• [YOUR ASSIGNMENT]
Below are records to transcribe exactly, without their pictures.

• [AVAILABLE RECORDS]
******************************

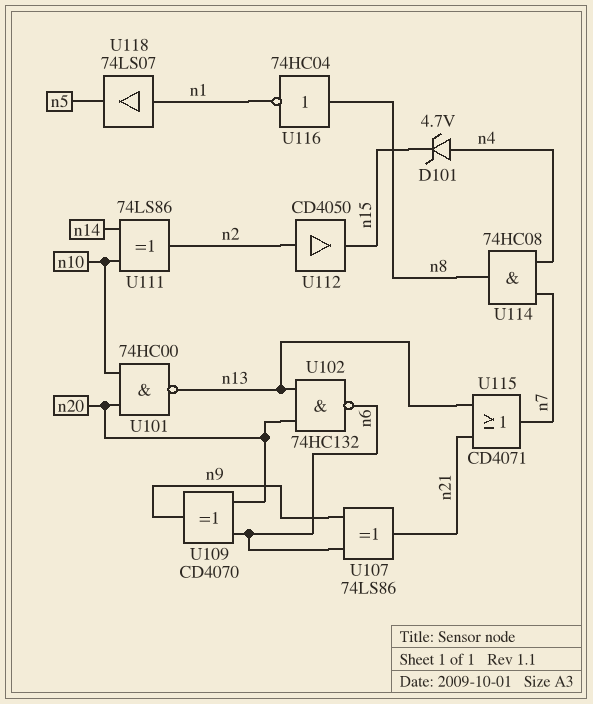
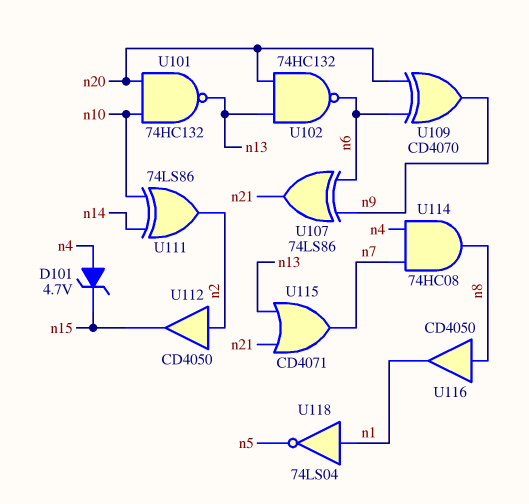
U101: NAND 74HC00 (in n10, in n20, out n13) -> NAND 74HC132 (in n10, in n20, out n13)
U116: NOT 74HC04 (in n8, out n1) -> buffer CD4050 (in n8, out n1)
U118: buffer 74LS07 (in n1, out n5) -> NOT 74LS04 (in n1, out n5)

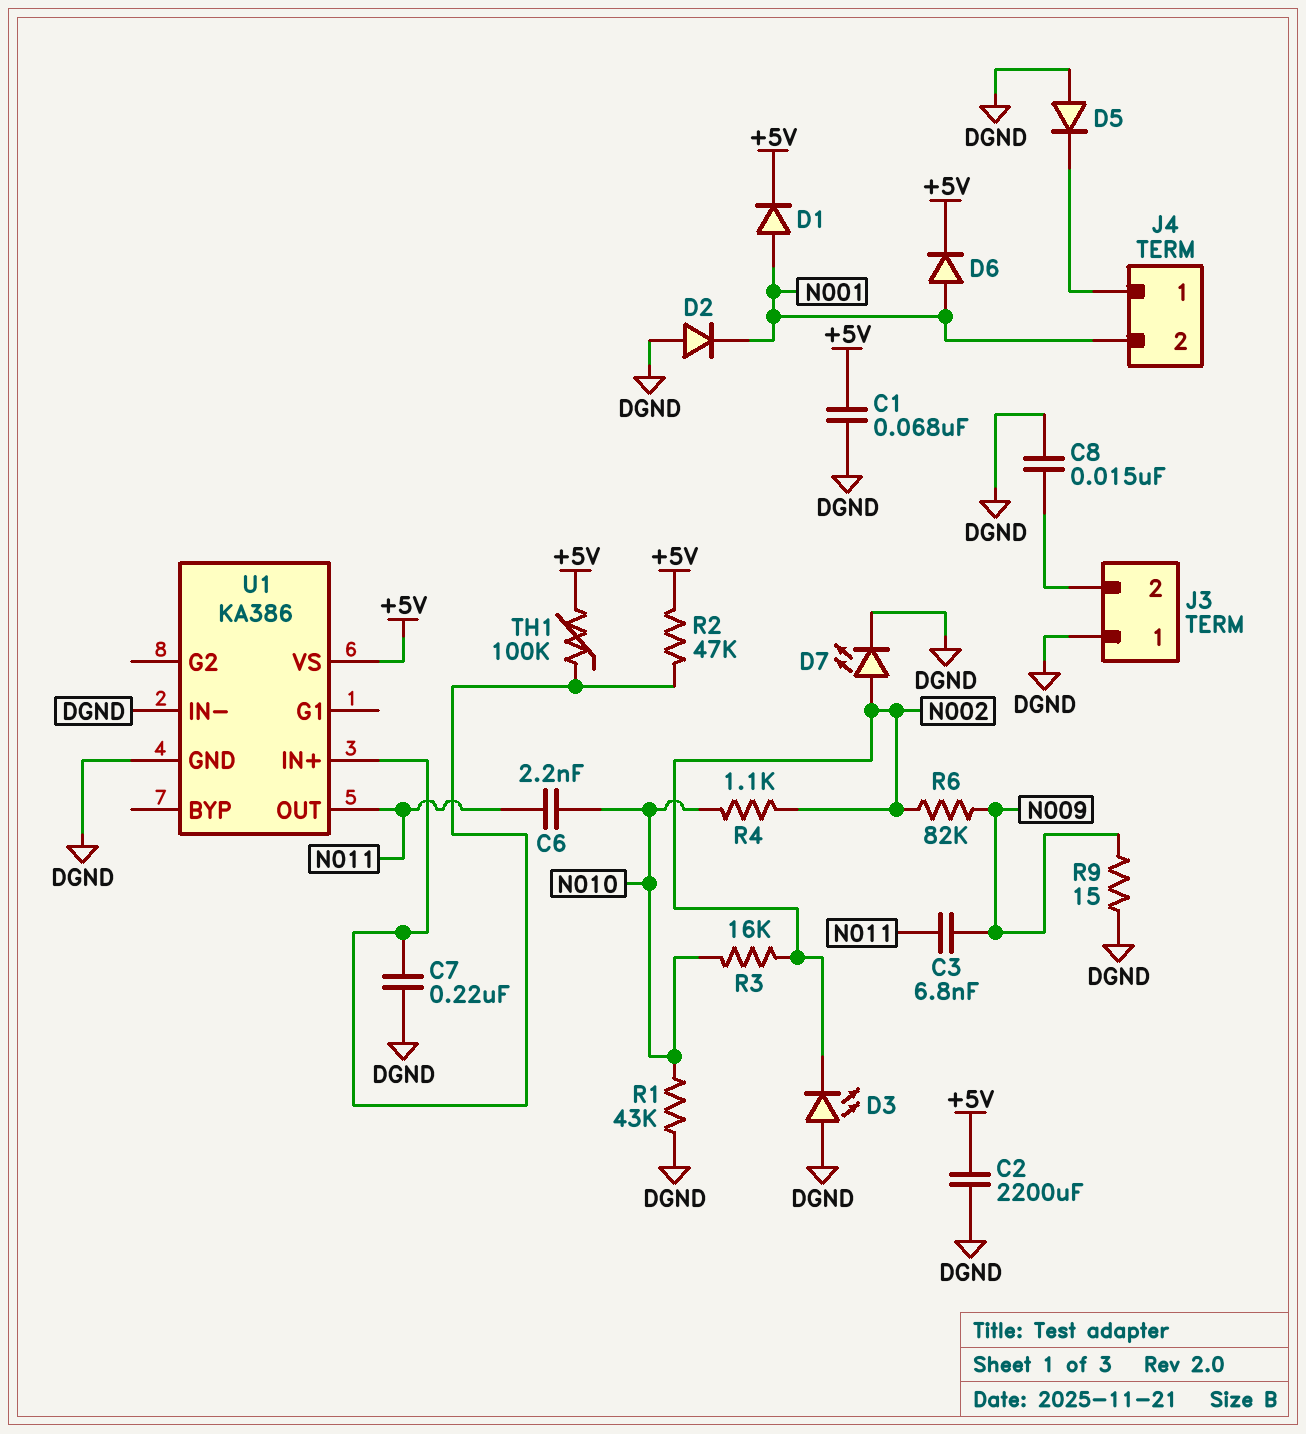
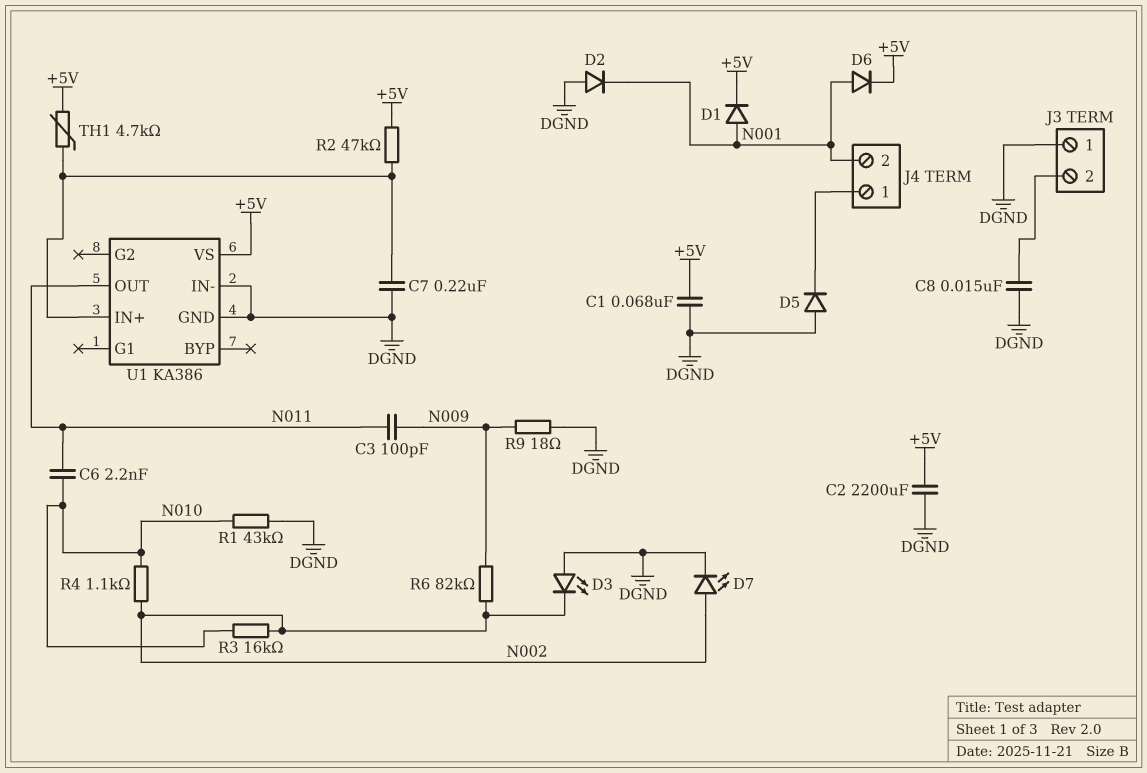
C3: 6.8nF (N009, N011) -> 100pF (N009, N011)
R9: 15 (DGND, N009) -> 18 (DGND, N009)
TH1: 100k (+5V, U1/IN+) -> 4.7k (+5V, U1/IN+)

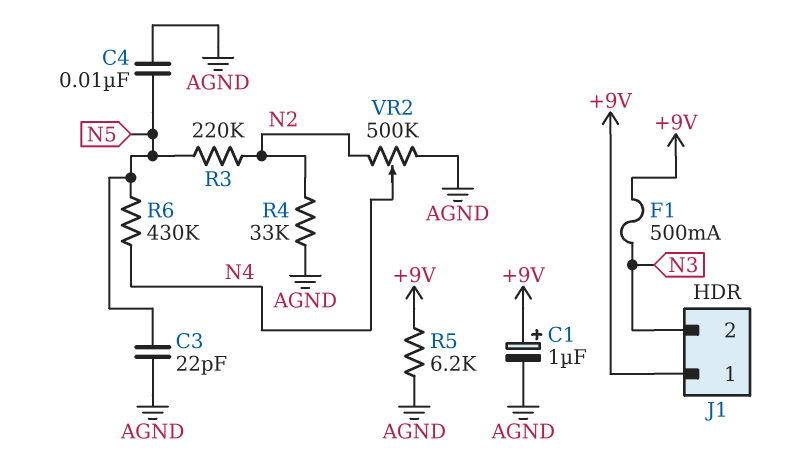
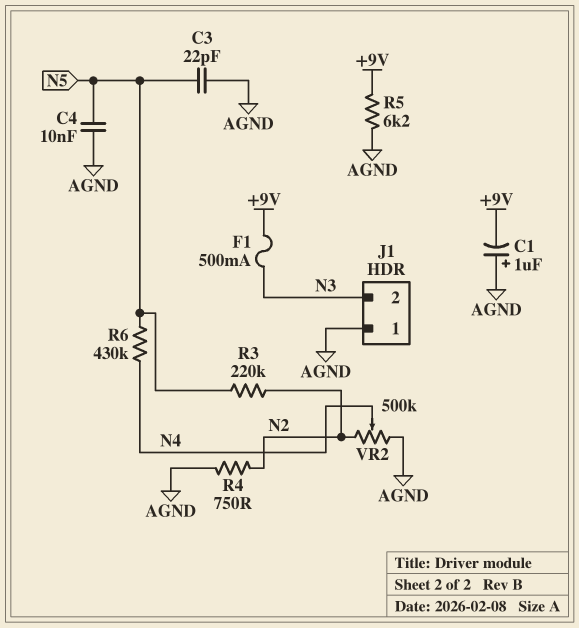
C1: 1uF (plus +9V, minus AGND) -> 1uF (plus AGND, minus +9V)
J1 pin 1: +9V -> AGND
R4: 33k (AGND, N2) -> 750 (AGND, N2)

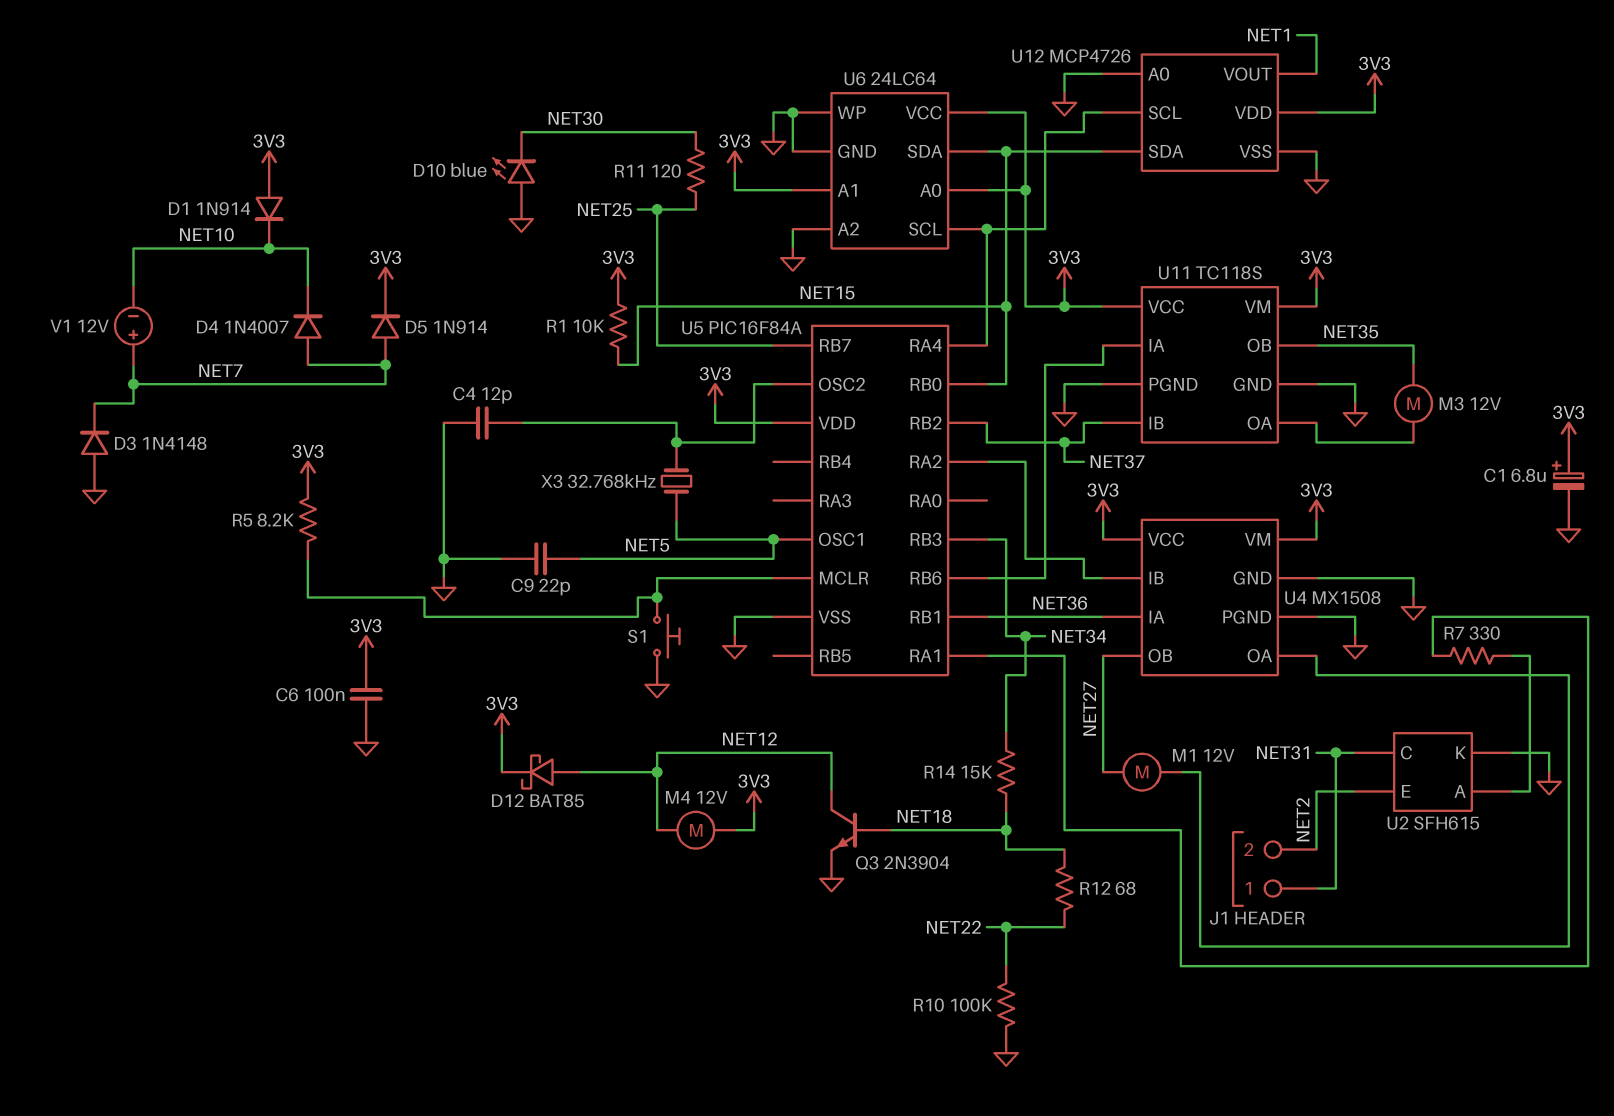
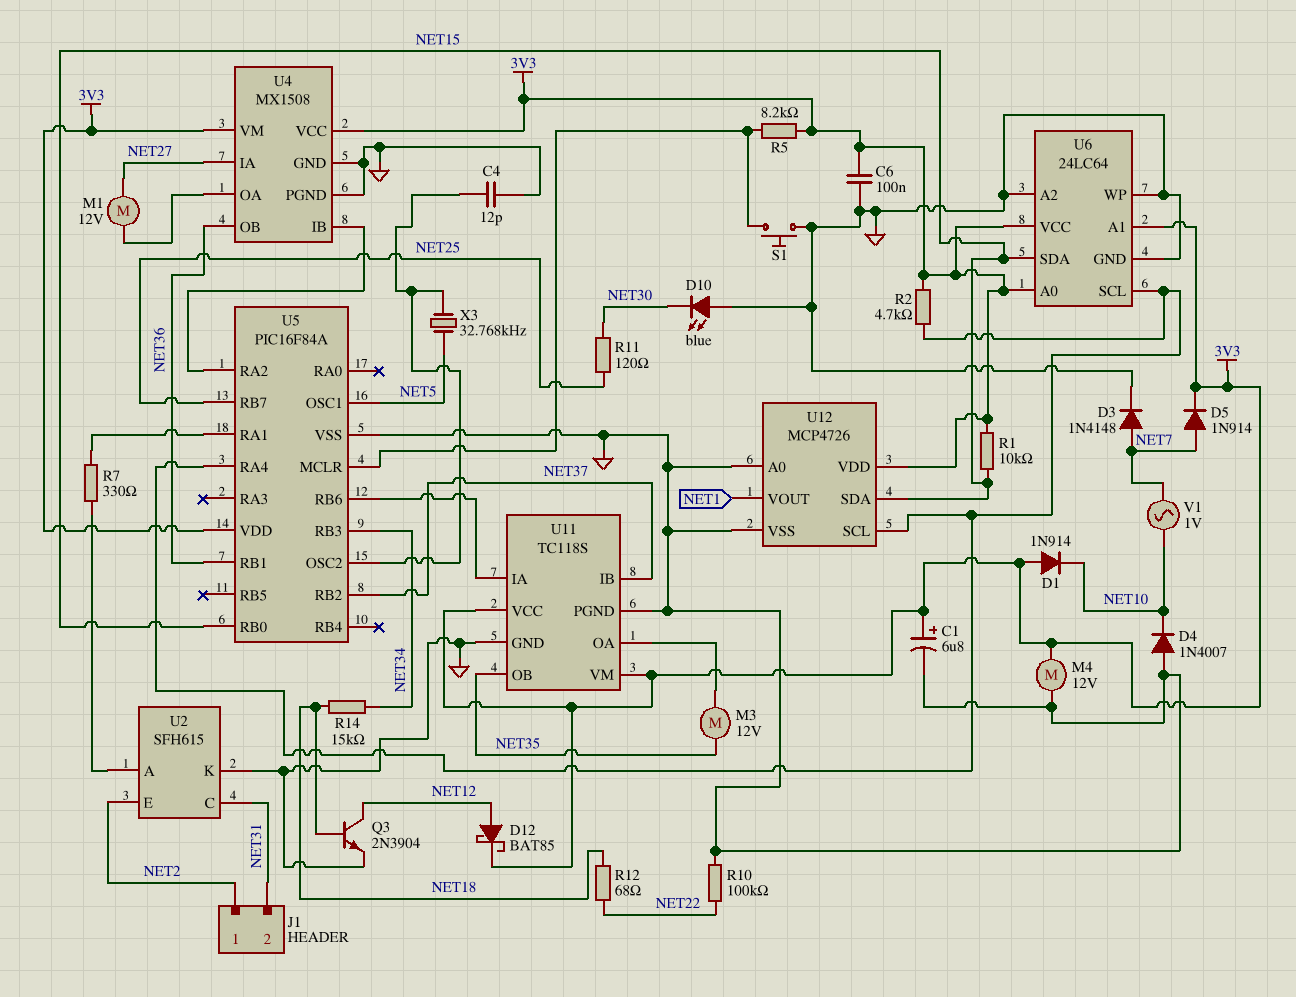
C9: 22pF (GND, NET5) -> none
D3: diode 1N4148 (A GND, K NET7) -> diode 1N4148 (A NET7, K GND)
D4: diode 1N4007 (A NET7, K NET10) -> diode 1N4007 (A GND, K NET10)
J1 pin 1: NET31 -> NET2
J1 pin 2: NET2 -> NET31
M4: motor 12V (3V3, NET12) -> motor 12V (3V3, GND)
R2: none -> 4.7k (3V3, U5/RA4)
U4 pin IA: NET36 -> NET27
U4 pin OB: NET27 -> NET36
V1: 12V (plus NET7, minus NET10) -> AC 1V (NET7, NET10)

******************************

• [YOUR SOLUTION]
U101: NAND 74HC00 (in n10, in n20, out n13) -> NAND 74HC132 (in n10, in n20, out n13)
U116: NOT 74HC04 (in n8, out n1) -> buffer CD4050 (in n8, out n1)
U118: buffer 74LS07 (in n1, out n5) -> NOT 74LS04 (in n1, out n5)

C3: 6.8nF (N009, N011) -> 100pF (N009, N011)
R9: 15 (DGND, N009) -> 18 (DGND, N009)
TH1: 100k (+5V, U1/IN+) -> 4.7k (+5V, U1/IN+)

C1: 1uF (plus +9V, minus AGND) -> 1uF (plus AGND, minus +9V)
J1 pin 1: +9V -> AGND
R4: 33k (AGND, N2) -> 750 (AGND, N2)

C9: 22pF (GND, NET5) -> none
D3: diode 1N4148 (A GND, K NET7) -> diode 1N4148 (A NET7, K GND)
D4: diode 1N4007 (A NET7, K NET10) -> diode 1N4007 (A GND, K NET10)
J1 pin 1: NET31 -> NET2
J1 pin 2: NET2 -> NET31
M4: motor 12V (3V3, NET12) -> motor 12V (3V3, GND)
R2: none -> 4.7k (3V3, U5/RA4)
U4 pin IA: NET36 -> NET27
U4 pin OB: NET27 -> NET36
V1: 12V (plus NET7, minus NET10) -> AC 1V (NET7, NET10)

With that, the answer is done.